Work task => Once you find the line containing "[132,512,234,613] (first image)" in the data below, copy it and each following line exactly, up to and including the line containing "[501,131,554,215]", and nothing else.

Data =>
▬▬▬▬▬▬

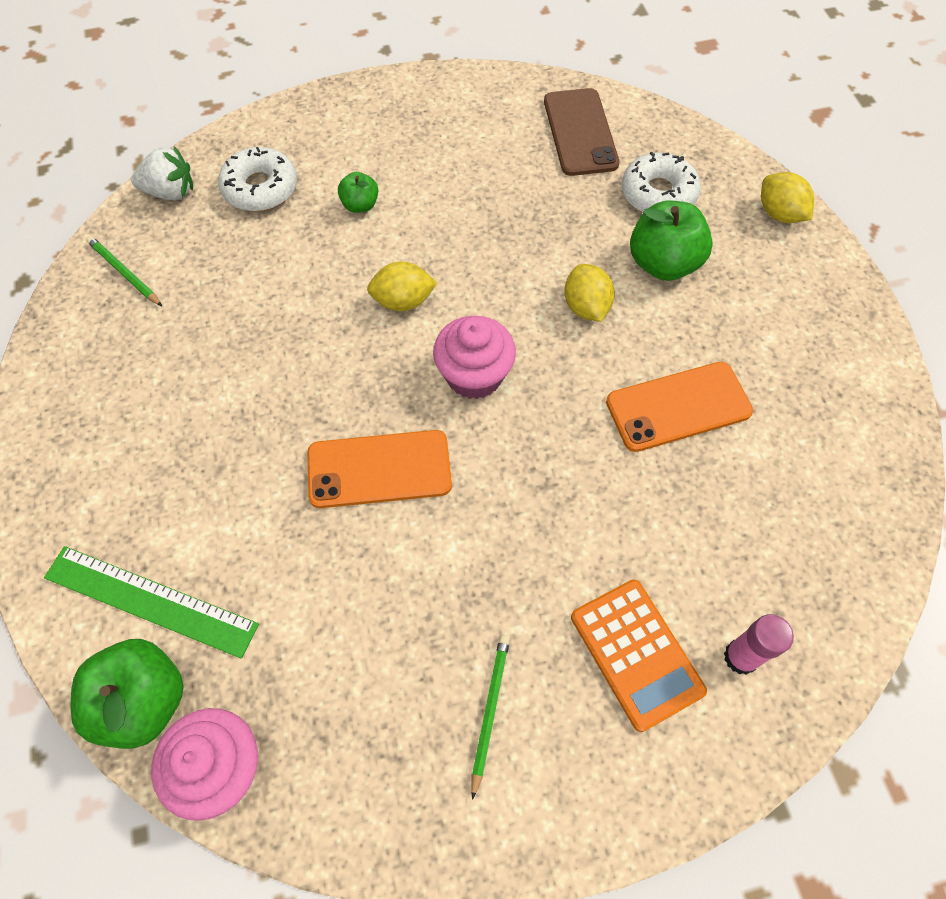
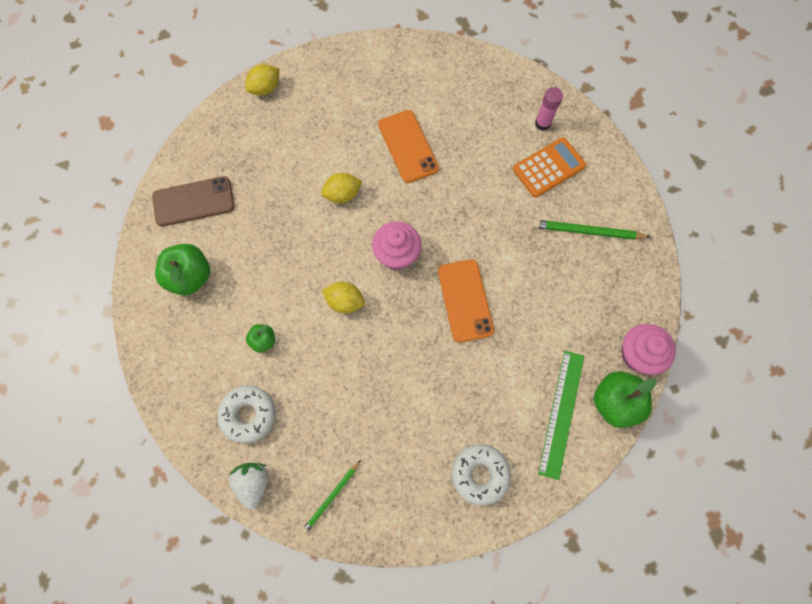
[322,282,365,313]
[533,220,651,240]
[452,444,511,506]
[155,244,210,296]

▬▬▬▬▬▬

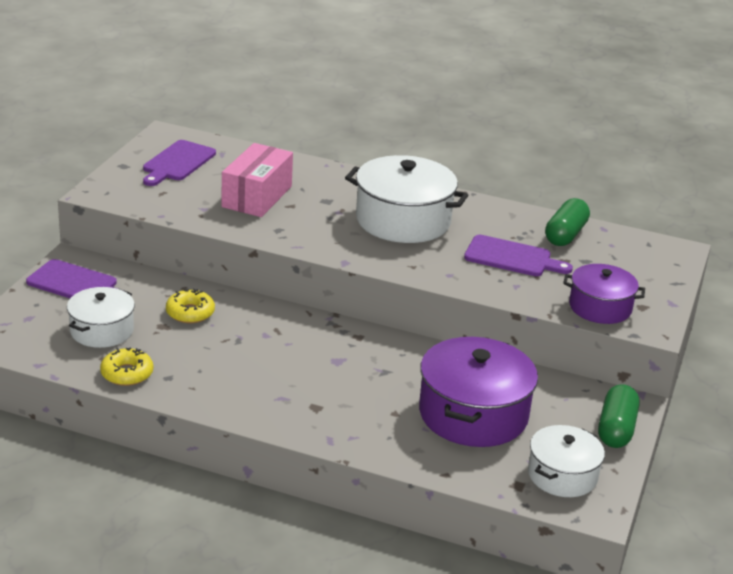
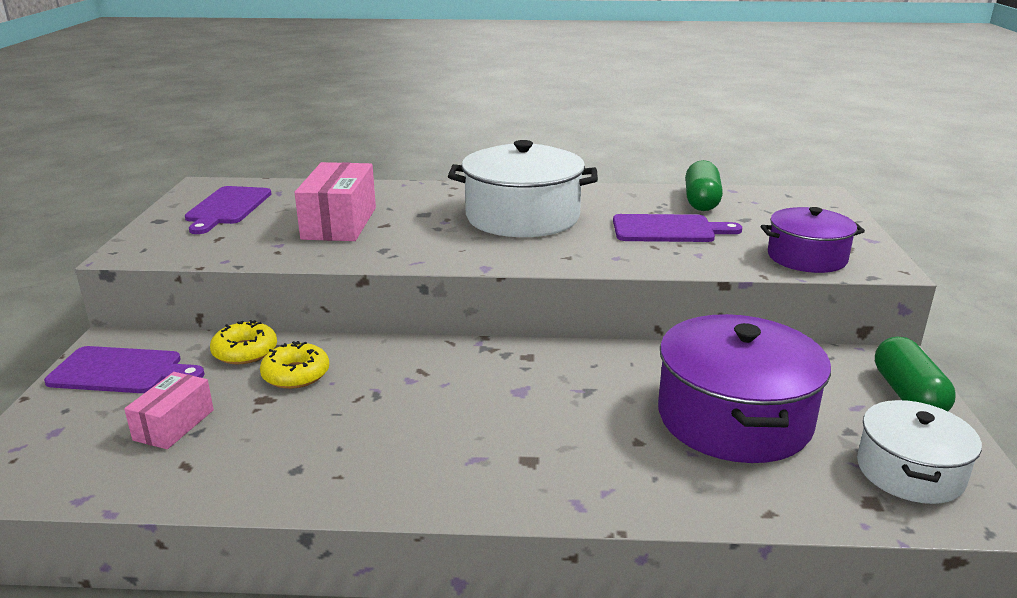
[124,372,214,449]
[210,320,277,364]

▬▬▬▬▬▬

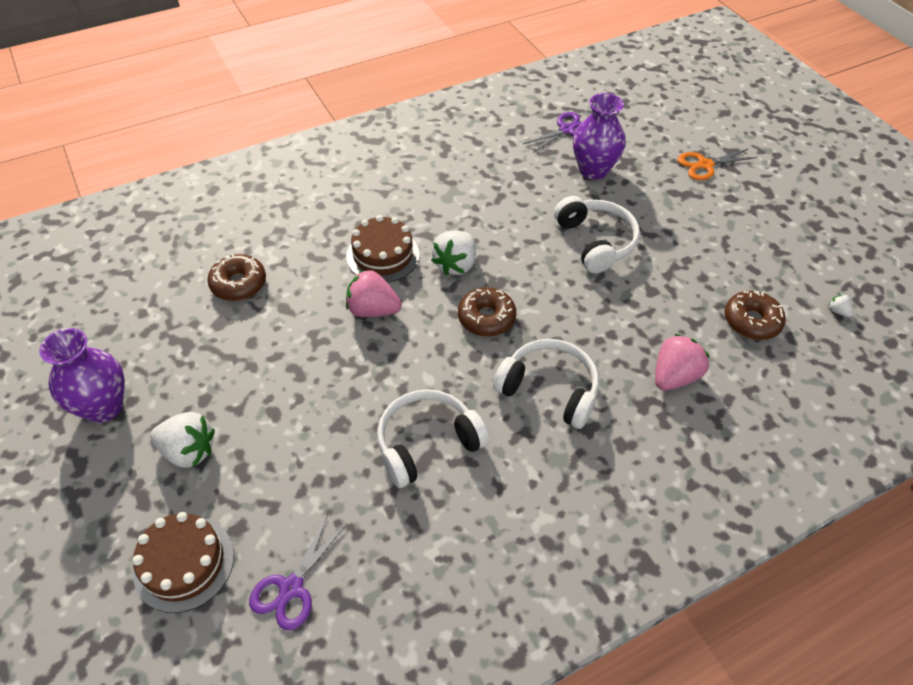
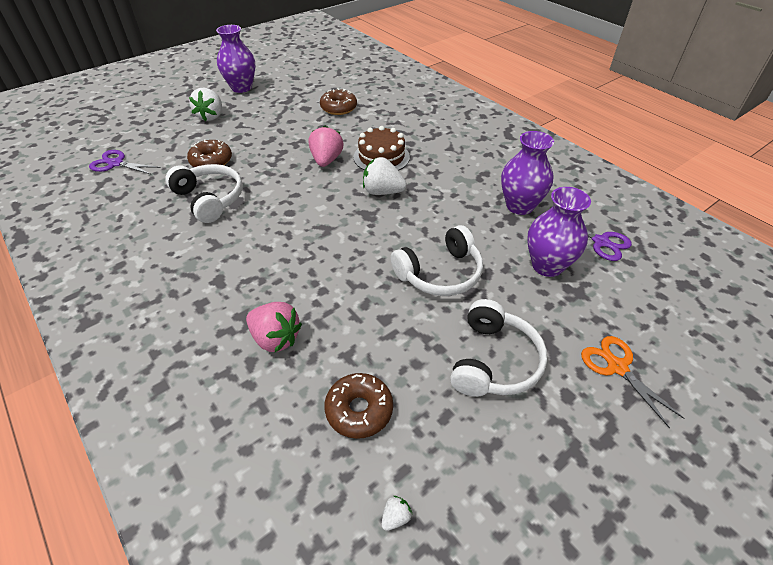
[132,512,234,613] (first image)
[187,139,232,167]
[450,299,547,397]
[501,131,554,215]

▬▬▬▬▬▬

Response =>
[132,512,234,613] (first image)
[187,139,232,167]
[450,299,547,397]
[501,131,554,215]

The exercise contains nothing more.